Information START
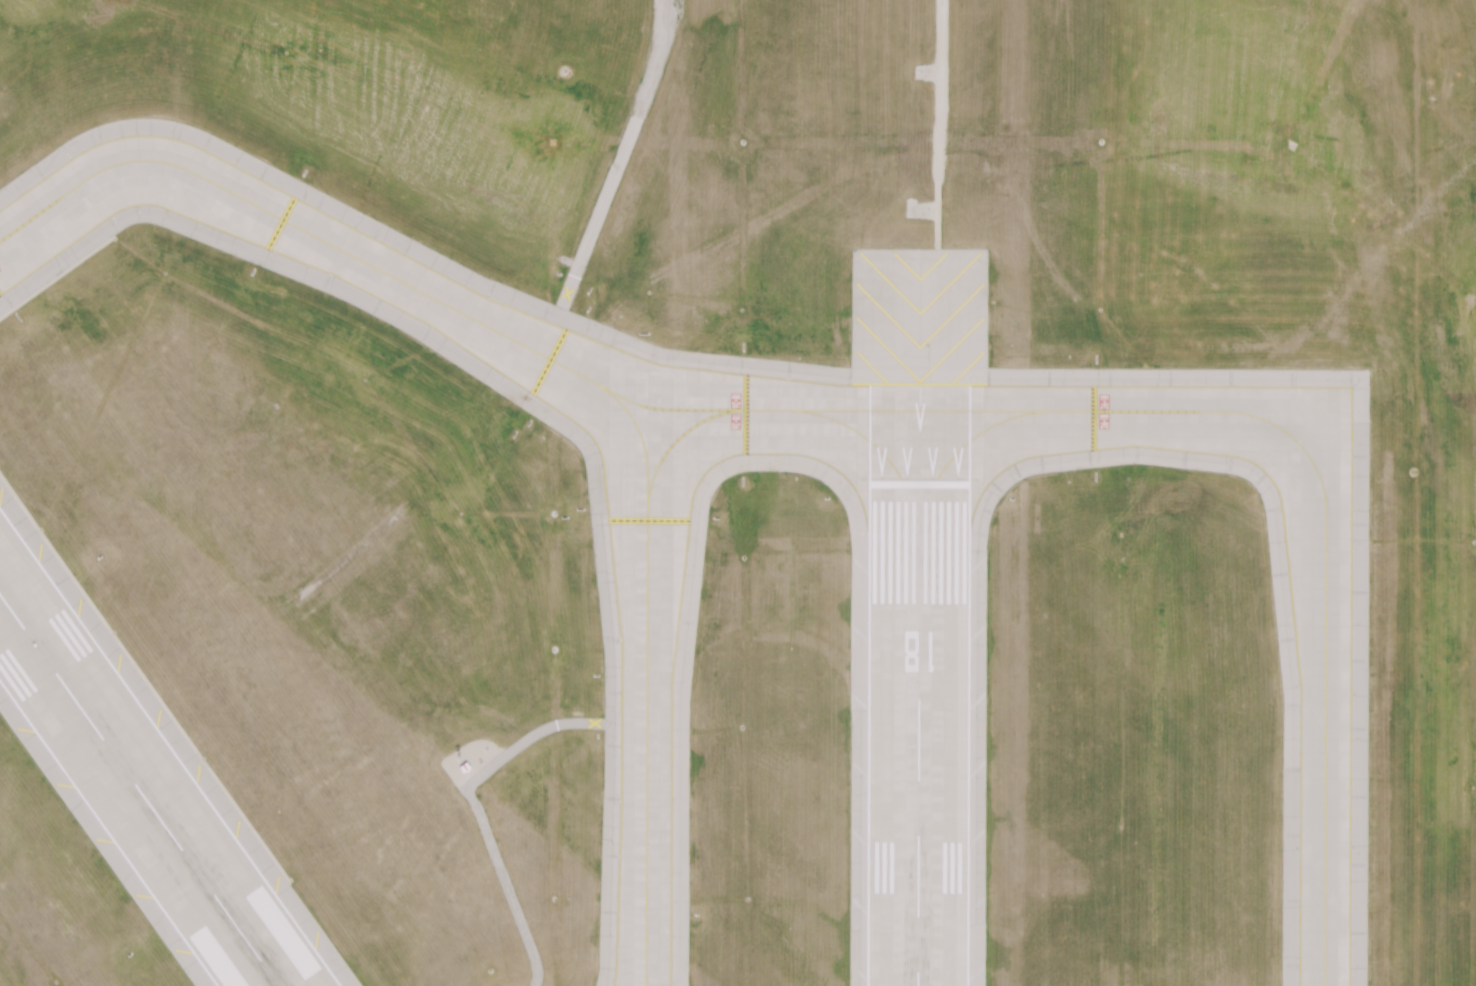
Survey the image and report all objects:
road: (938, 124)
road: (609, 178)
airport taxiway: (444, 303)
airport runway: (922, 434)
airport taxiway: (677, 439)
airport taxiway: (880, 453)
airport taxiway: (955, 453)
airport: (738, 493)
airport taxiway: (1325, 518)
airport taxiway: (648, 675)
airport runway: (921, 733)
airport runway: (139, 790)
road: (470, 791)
Information END
What to produce —
This task calls for the records to be copied exactly, without pictures.

Problem solution —
Survey the image and report all objects:
road: (938, 124)
road: (609, 178)
airport taxiway: (444, 303)
airport runway: (922, 434)
airport taxiway: (677, 439)
airport taxiway: (880, 453)
airport taxiway: (955, 453)
airport: (738, 493)
airport taxiway: (1325, 518)
airport taxiway: (648, 675)
airport runway: (921, 733)
airport runway: (139, 790)
road: (470, 791)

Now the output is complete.